▶ _Available data_
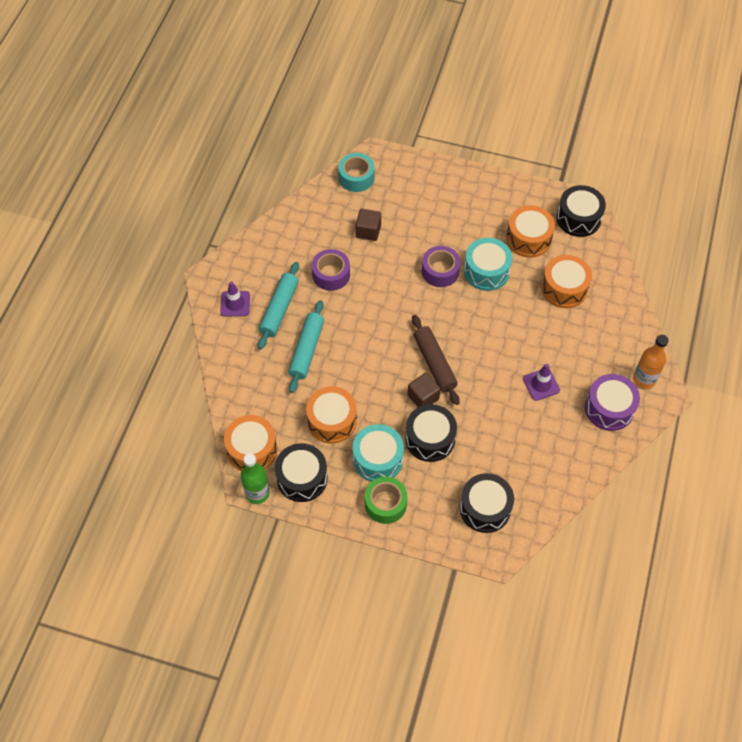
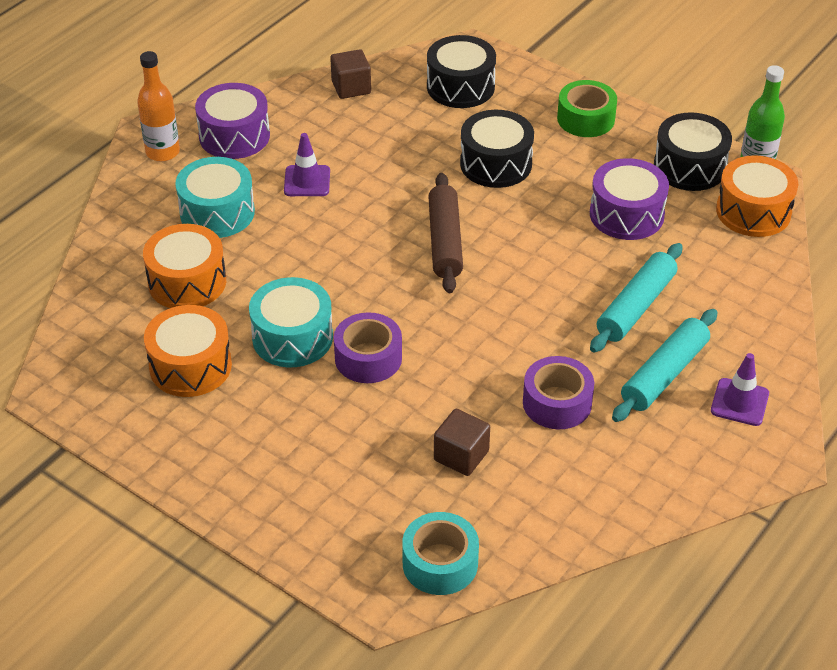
camera: 160 degrees left, 15 degrees down
(332, 421) = (626, 214): orange drum -> purple drum
(378, 459) = (577, 161): turquoise drum -> turquoise drum (217, 213)
(423, 397) = (482, 208): brown cube -> brown cube (351, 87)
(578, 218) = (84, 374): black drum -> none

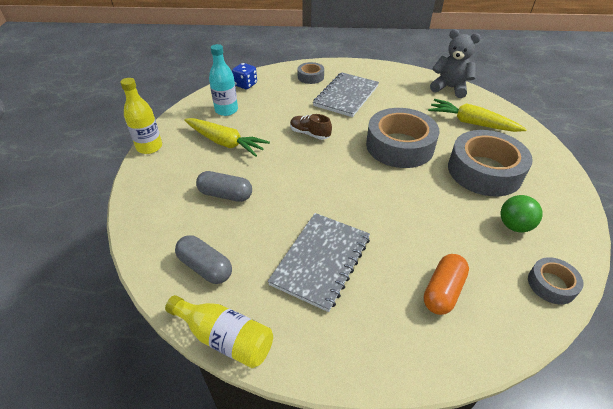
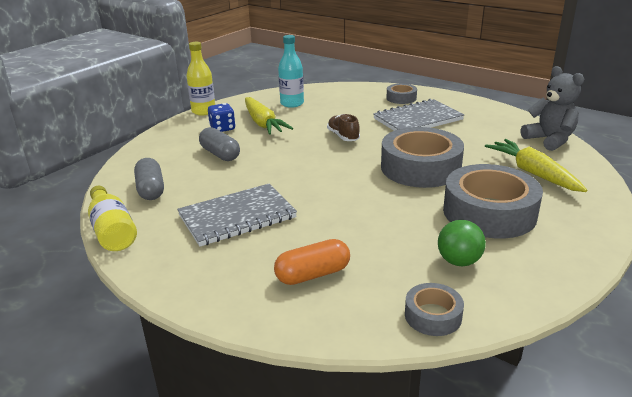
camera: 35 degrees right, 15 degrees down
(245, 85) = (331, 91): blue dice -> blue dice (222, 128)

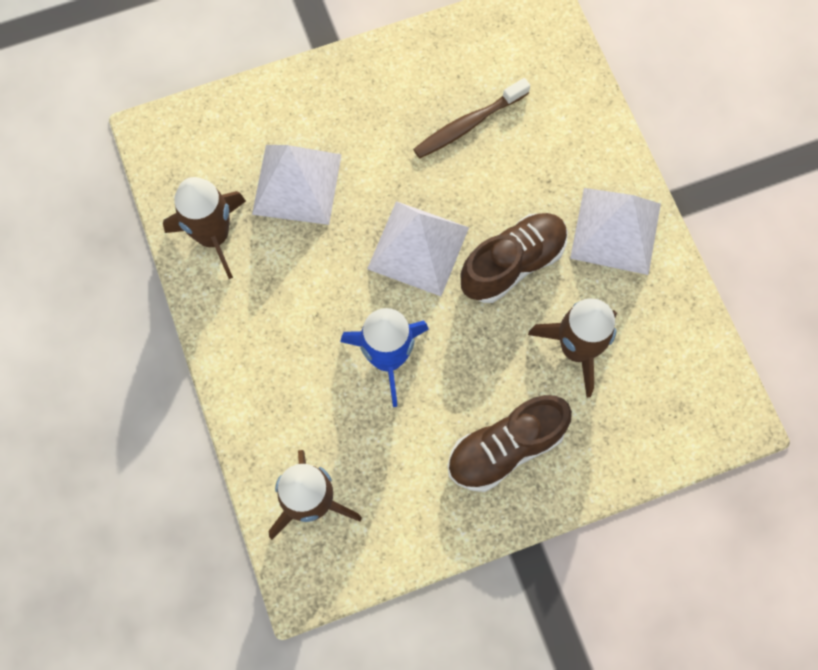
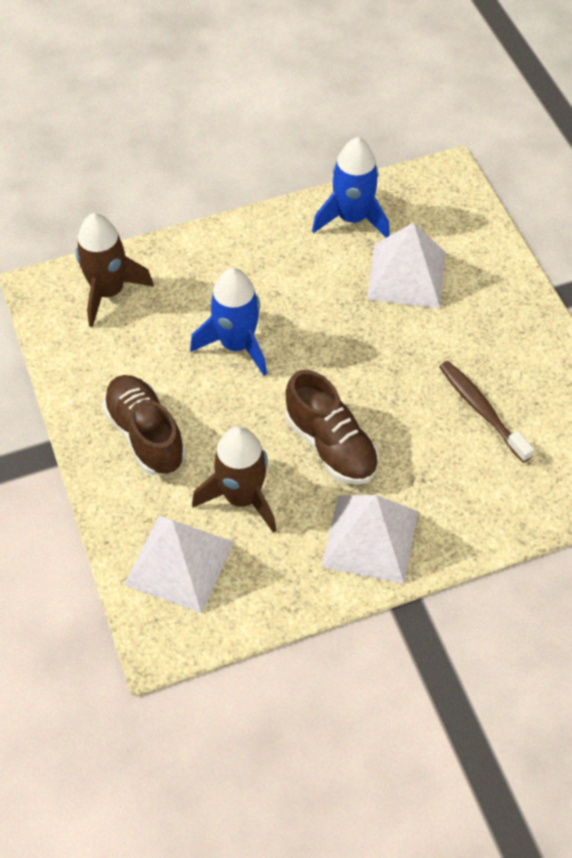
camera: 90 degrees right, 15 degrees down
(213, 236) = (352, 218): brown rocket -> blue rocket
(418, 248) = (345, 368): white pyramid -> white pyramid (179, 563)

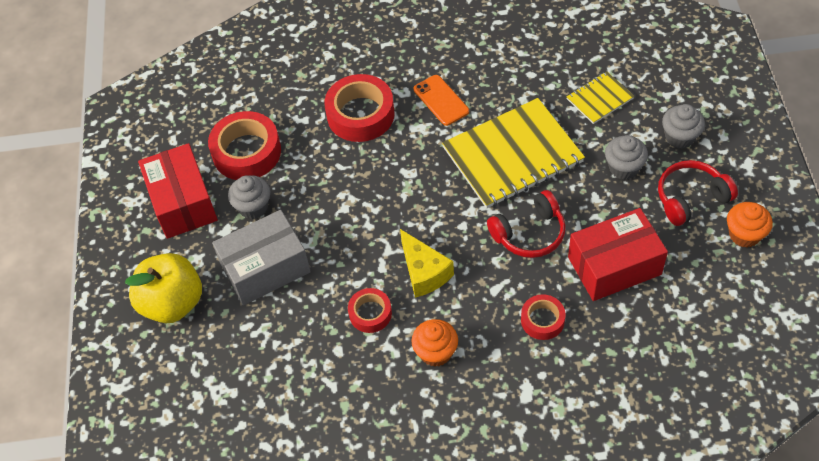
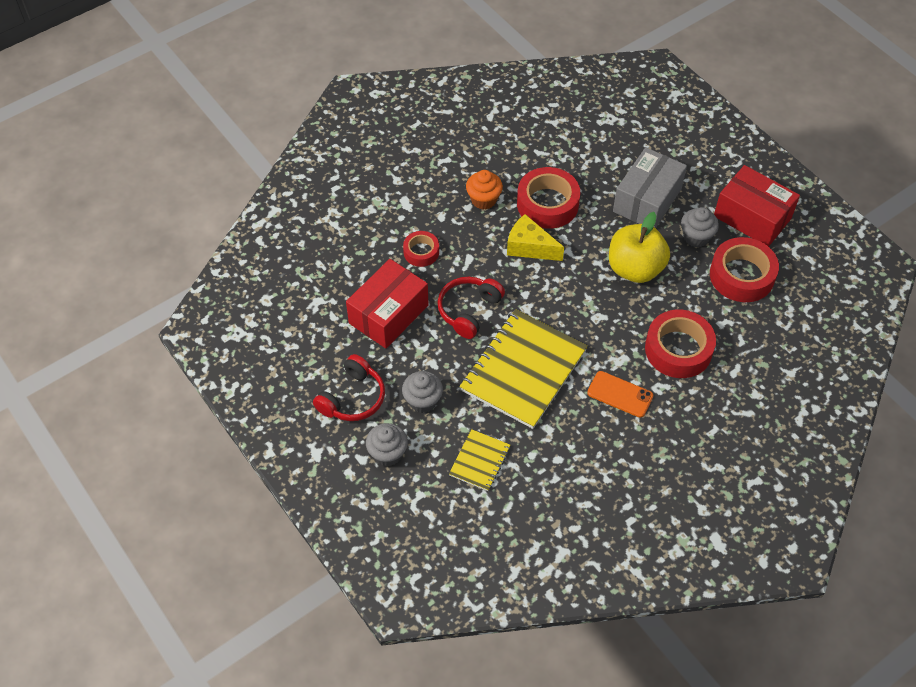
camera: 145 degrees right, 0 degrees up
(172, 303) = (690, 152): yellow apple -> yellow apple (635, 269)
(370, 313) = (547, 204): red tape -> red tape, size x1.78
(744, 235) = (295, 385): orange cupcake -> none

▶ _Exercise prompt_
Scan the lines above for "none", then copy every one that has it.

▶ _Solution to this problem_
(578, 218) = (84, 374): black drum -> none
(744, 235) = (295, 385): orange cupcake -> none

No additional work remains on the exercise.